**Action item**
Starting with the line that contains "camera: 30 degrees right, 15 degrees up" and stopping after the line that contains "(505, 482) = (571, 272): yellow", copy the entries below exactly. Include nothing else.

(Scene images with change listings)
··········
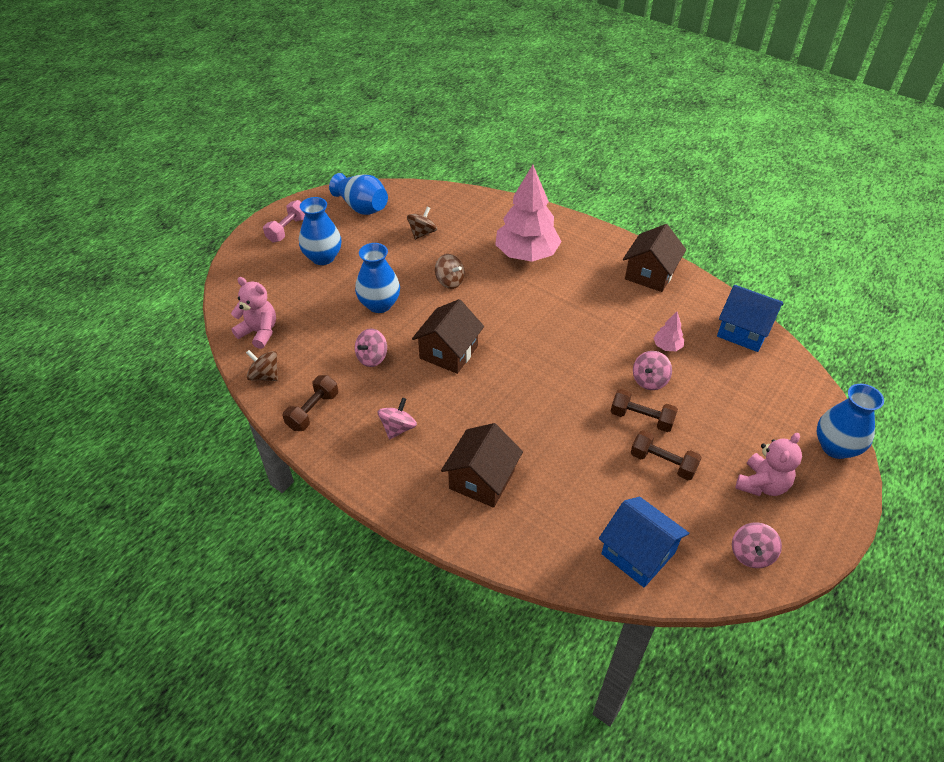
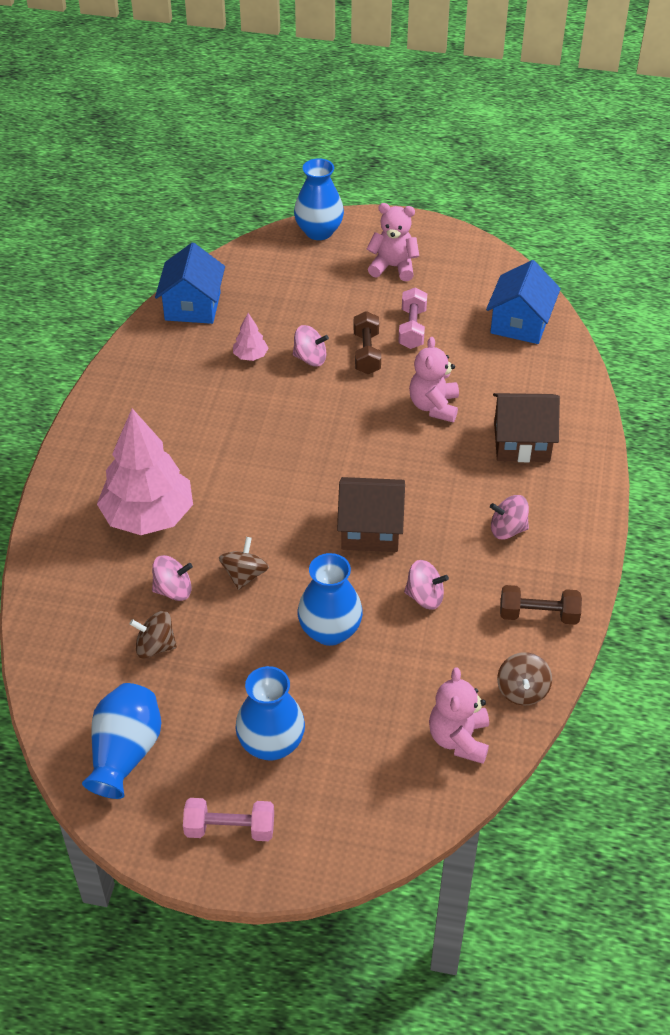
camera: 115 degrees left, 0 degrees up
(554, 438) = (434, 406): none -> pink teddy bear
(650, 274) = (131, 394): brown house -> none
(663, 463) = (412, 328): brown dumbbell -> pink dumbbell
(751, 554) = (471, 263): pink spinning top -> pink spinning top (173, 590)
··········
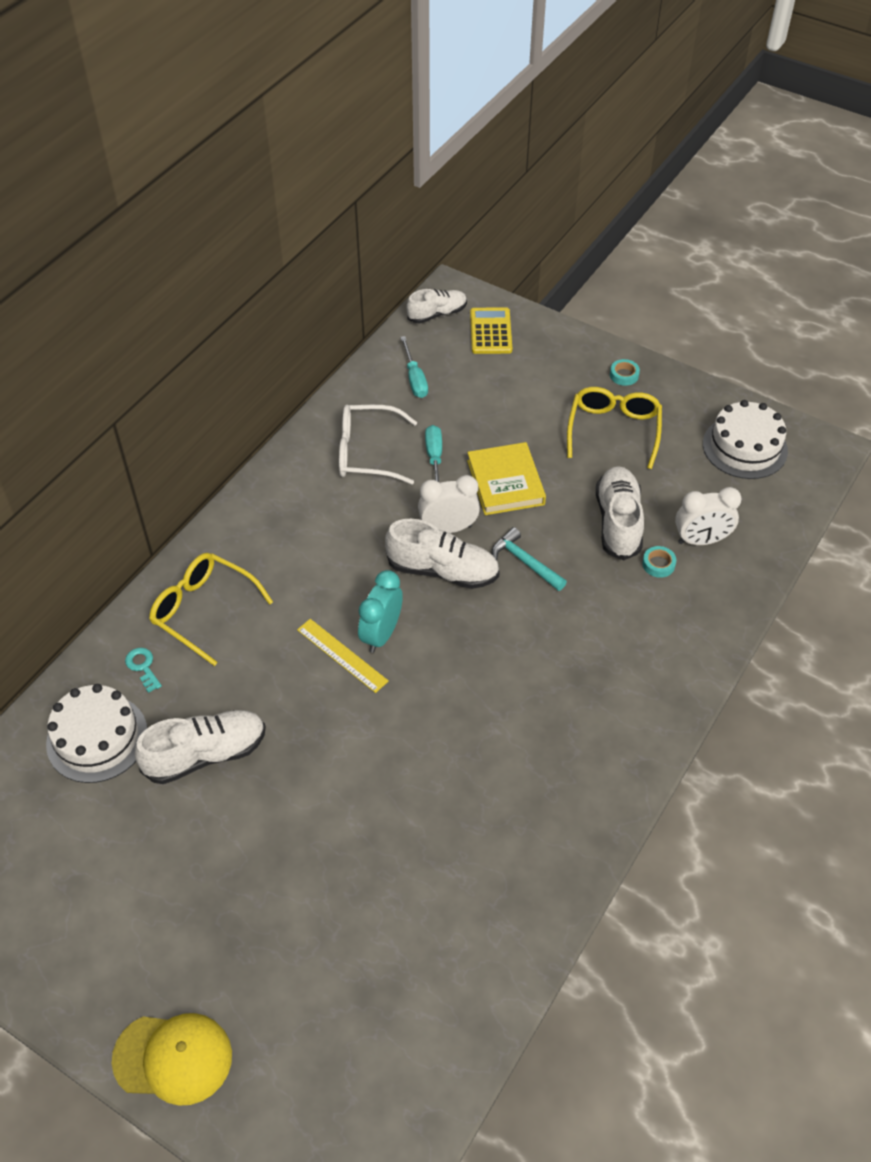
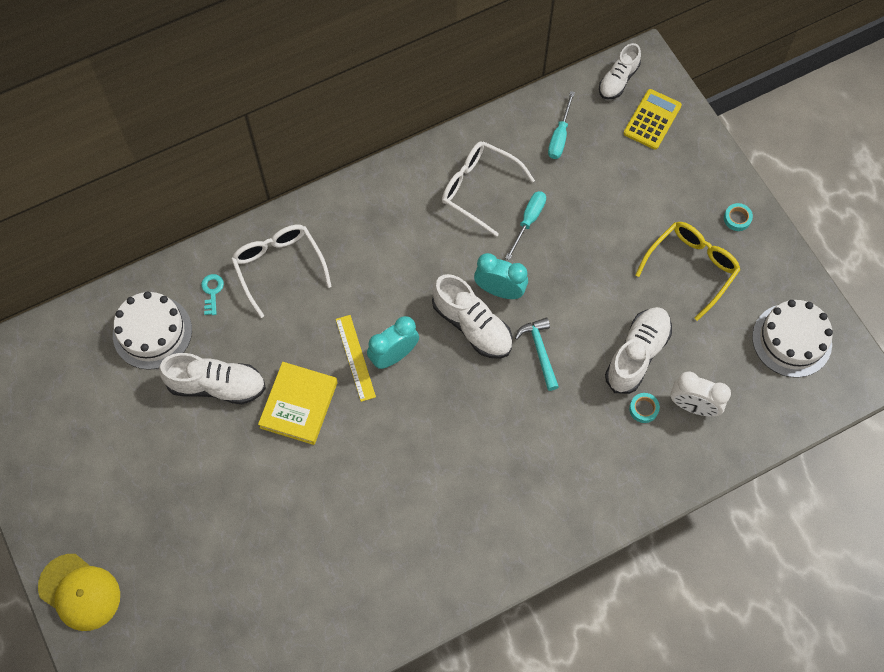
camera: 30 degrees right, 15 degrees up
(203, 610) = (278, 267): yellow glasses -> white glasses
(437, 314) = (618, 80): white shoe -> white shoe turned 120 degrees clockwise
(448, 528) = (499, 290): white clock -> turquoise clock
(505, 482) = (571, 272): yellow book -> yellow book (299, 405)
··········
**Reply**
camera: 30 degrees right, 15 degrees up
(203, 610) = (278, 267): yellow glasses -> white glasses
(437, 314) = (618, 80): white shoe -> white shoe turned 120 degrees clockwise
(448, 528) = (499, 290): white clock -> turquoise clock
(505, 482) = (571, 272): yellow book -> yellow book (299, 405)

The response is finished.